:: Work instructions ::
Lines holding the word "spool" must be located in the listing below and copied.

Data in this exercise START

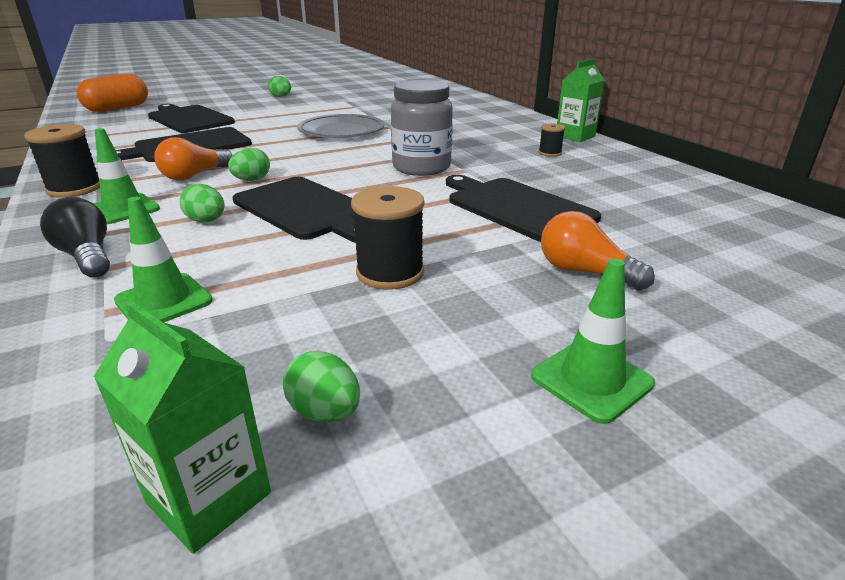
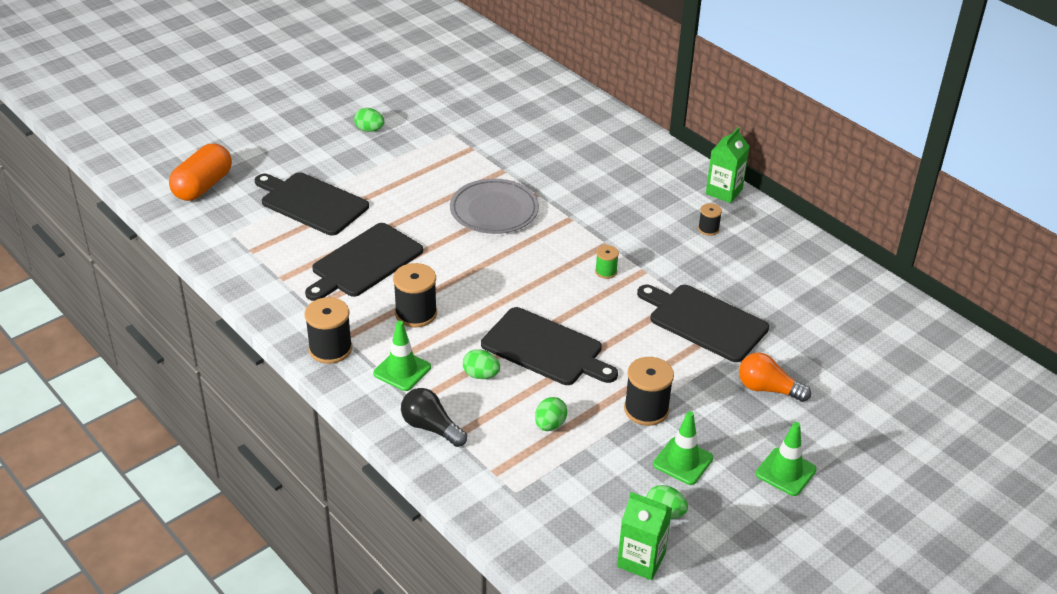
camera: 15 degrees left, 10 degrees up
(164, 301) = (522, 458): green traffic cone -> green traffic cone (683, 461)
(194, 175) = (416, 313): orange light bulb -> black spool
(252, 180) = (472, 313): green egg -> green egg (550, 425)
(421, 168) = (606, 271): grey jar -> green spool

Data in this exercise END

:: Exercise output ::
(194, 175) = (416, 313): orange light bulb -> black spool
(421, 168) = (606, 271): grey jar -> green spool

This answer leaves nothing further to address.